Problem description
State how many lines of the listing below contain the string "kern", with case counting. Reply with the number alone.

Input
-- START --

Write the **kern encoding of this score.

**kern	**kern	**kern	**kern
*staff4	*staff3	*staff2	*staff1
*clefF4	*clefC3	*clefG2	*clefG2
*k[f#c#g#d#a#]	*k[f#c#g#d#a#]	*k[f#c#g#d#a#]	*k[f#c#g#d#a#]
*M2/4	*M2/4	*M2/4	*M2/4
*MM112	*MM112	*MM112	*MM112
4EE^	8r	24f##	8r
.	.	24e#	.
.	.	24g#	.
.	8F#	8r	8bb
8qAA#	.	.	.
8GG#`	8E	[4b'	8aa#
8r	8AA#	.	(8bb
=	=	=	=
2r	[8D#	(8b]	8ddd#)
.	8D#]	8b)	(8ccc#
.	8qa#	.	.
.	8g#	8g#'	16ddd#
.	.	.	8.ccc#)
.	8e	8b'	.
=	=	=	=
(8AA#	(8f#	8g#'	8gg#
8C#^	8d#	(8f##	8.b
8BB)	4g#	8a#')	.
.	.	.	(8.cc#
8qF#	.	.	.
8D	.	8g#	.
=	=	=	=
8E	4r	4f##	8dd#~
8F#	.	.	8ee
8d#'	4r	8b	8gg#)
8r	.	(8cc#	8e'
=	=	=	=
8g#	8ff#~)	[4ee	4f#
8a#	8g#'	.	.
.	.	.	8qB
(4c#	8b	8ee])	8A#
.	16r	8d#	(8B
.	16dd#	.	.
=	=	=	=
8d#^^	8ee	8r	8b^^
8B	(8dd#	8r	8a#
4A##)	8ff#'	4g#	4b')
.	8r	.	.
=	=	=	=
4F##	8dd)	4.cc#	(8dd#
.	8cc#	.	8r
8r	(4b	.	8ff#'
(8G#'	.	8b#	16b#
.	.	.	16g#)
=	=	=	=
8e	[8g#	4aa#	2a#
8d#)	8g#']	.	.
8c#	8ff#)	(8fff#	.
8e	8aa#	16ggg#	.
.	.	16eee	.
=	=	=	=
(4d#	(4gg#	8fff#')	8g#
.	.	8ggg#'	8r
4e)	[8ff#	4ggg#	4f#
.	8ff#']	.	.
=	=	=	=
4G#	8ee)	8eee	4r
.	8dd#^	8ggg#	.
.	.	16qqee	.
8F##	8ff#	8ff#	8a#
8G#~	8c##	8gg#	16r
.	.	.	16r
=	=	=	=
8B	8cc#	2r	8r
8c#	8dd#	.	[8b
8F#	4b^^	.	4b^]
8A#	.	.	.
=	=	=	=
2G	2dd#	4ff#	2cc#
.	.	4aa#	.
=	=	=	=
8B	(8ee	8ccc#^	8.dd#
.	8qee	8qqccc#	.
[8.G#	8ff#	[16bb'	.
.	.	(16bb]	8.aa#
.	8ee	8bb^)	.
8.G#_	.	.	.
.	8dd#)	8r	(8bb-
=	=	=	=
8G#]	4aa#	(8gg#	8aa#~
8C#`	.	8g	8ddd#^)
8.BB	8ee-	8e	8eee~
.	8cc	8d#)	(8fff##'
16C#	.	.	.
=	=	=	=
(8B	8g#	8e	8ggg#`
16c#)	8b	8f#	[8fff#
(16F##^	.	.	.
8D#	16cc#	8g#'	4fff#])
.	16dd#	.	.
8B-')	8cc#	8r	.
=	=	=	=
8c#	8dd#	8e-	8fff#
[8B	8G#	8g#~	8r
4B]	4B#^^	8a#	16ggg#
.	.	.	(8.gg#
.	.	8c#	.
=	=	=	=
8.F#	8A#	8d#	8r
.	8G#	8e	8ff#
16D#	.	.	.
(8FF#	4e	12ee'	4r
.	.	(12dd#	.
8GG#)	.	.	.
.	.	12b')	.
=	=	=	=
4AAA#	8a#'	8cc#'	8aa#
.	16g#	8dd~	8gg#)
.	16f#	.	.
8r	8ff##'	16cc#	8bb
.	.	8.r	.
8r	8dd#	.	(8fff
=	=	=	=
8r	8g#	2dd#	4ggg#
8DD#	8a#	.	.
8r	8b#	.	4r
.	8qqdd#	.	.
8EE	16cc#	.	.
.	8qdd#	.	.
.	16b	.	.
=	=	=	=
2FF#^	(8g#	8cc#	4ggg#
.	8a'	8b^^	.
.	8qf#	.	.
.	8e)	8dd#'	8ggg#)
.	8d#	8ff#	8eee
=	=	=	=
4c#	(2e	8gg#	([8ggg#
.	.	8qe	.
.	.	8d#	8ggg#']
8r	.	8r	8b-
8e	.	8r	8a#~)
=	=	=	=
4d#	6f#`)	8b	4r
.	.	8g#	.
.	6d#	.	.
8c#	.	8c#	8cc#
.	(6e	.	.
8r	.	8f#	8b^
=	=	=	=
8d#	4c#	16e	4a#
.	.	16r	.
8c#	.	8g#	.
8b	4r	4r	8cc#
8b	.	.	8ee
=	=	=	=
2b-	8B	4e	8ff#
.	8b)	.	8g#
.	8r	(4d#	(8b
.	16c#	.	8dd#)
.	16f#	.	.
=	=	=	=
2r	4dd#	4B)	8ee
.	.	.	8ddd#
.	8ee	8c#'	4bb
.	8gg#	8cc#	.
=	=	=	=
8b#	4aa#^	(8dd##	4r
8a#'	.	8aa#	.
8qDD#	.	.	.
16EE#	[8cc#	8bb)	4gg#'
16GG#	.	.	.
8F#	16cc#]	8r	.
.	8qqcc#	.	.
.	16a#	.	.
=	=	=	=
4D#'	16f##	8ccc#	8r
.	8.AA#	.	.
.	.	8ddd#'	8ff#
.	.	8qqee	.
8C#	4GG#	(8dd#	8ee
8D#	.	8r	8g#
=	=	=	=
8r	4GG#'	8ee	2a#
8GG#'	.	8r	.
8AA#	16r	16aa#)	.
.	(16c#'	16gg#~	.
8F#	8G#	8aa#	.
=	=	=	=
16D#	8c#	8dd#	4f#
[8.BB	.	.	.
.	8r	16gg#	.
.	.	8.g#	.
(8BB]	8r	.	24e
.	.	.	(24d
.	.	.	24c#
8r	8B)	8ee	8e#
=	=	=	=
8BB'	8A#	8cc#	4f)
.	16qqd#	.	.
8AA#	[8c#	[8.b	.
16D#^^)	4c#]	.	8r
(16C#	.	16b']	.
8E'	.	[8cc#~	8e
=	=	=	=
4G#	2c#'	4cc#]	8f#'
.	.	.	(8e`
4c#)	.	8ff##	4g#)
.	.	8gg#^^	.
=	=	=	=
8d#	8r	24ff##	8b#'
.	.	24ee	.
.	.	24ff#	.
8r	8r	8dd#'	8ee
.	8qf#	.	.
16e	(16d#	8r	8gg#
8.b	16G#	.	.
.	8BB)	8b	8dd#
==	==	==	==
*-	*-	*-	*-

-- END --

Problem solution
2